Job => Would you please copy the part of the material below that opens with the line containing "blue cupcake [297,335,383,434] -> none" and closes with the line containing "purple donut [569,402,689,496]"? Copy it exactly, and only it.

Records for the task =>
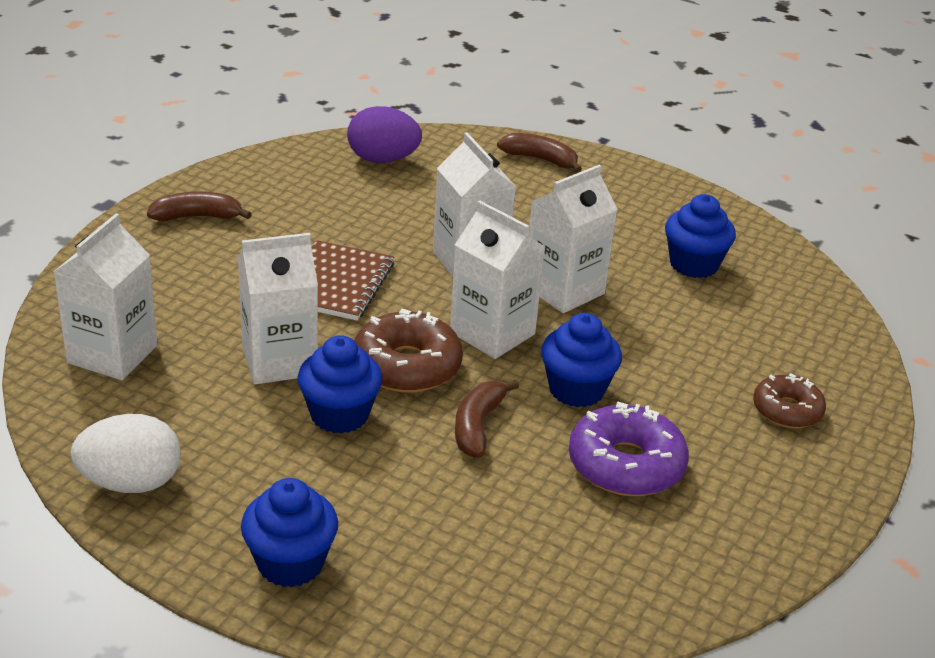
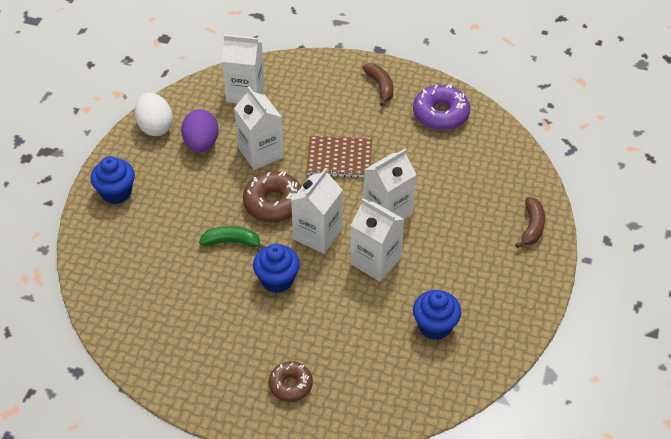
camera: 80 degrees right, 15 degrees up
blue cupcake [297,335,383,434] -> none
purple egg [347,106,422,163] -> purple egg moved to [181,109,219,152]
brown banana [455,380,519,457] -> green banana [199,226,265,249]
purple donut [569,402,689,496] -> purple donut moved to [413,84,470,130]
==
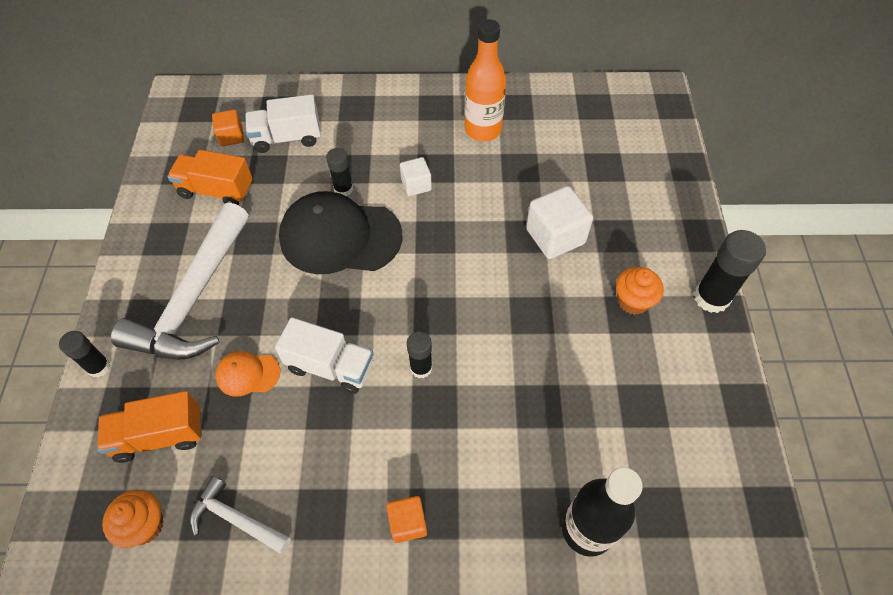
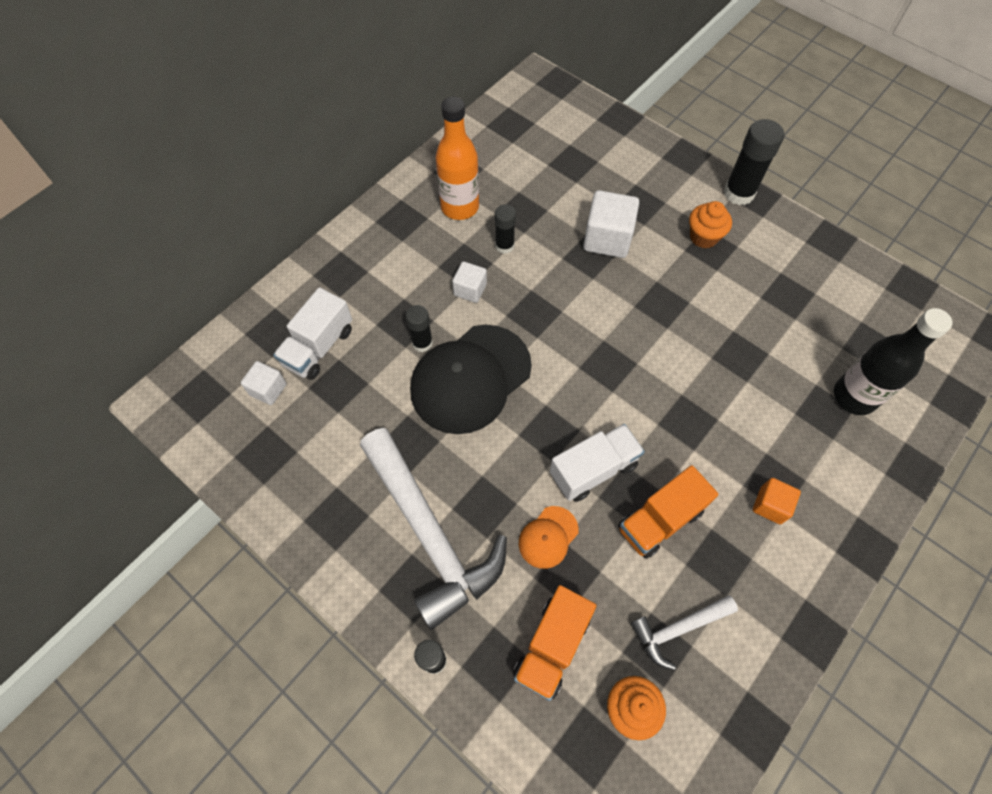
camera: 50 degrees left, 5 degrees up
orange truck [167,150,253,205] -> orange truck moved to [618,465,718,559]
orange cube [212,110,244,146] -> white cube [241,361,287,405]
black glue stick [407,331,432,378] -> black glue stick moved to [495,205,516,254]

Exercise response =>
blue cupcake [297,335,383,434] -> none
purple egg [347,106,422,163] -> purple egg moved to [181,109,219,152]
brown banana [455,380,519,457] -> green banana [199,226,265,249]
purple donut [569,402,689,496] -> purple donut moved to [413,84,470,130]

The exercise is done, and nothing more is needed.